■ **YOUR ASSIGNMENT**:
Return the data that follows exactly as it appears. Pictures do not belong in the copy.

■ **DATA**:
+++++

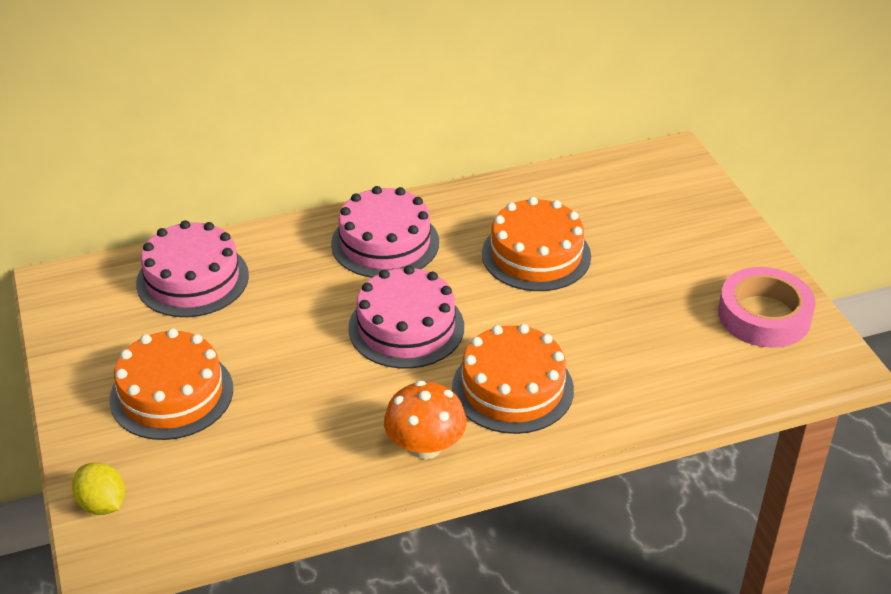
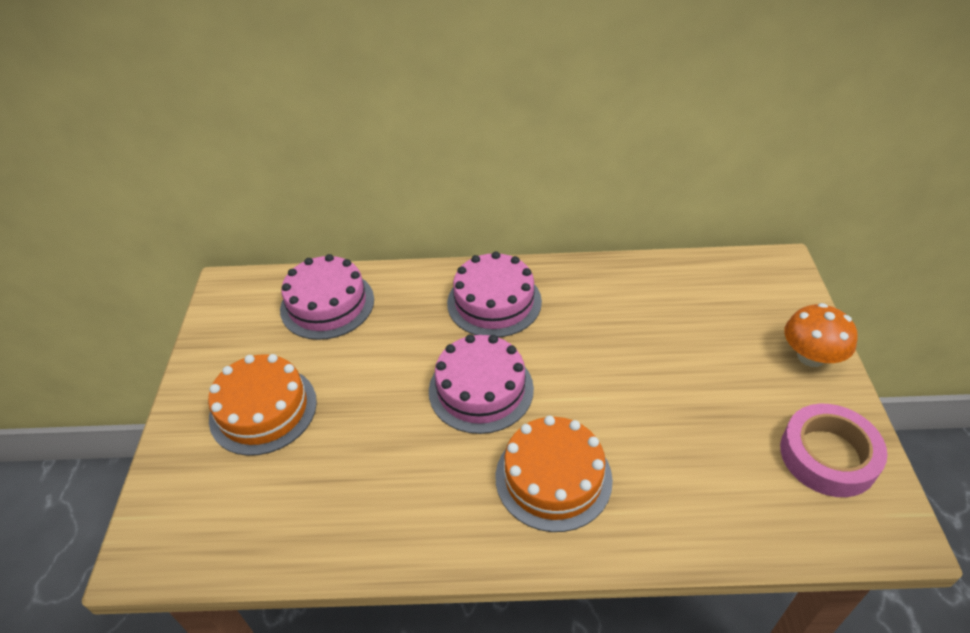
camera: 20 degrees right, 5 degrees up
(102, 504) = (160, 506): yellow lemon -> none
(425, 446) = (451, 521): orange mushroom -> orange mushroom (811, 356)
(536, 255) = (622, 341): orange cake -> none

+++++

■ **SOLUTION**:
camera: 20 degrees right, 5 degrees up
(102, 504) = (160, 506): yellow lemon -> none
(425, 446) = (451, 521): orange mushroom -> orange mushroom (811, 356)
(536, 255) = (622, 341): orange cake -> none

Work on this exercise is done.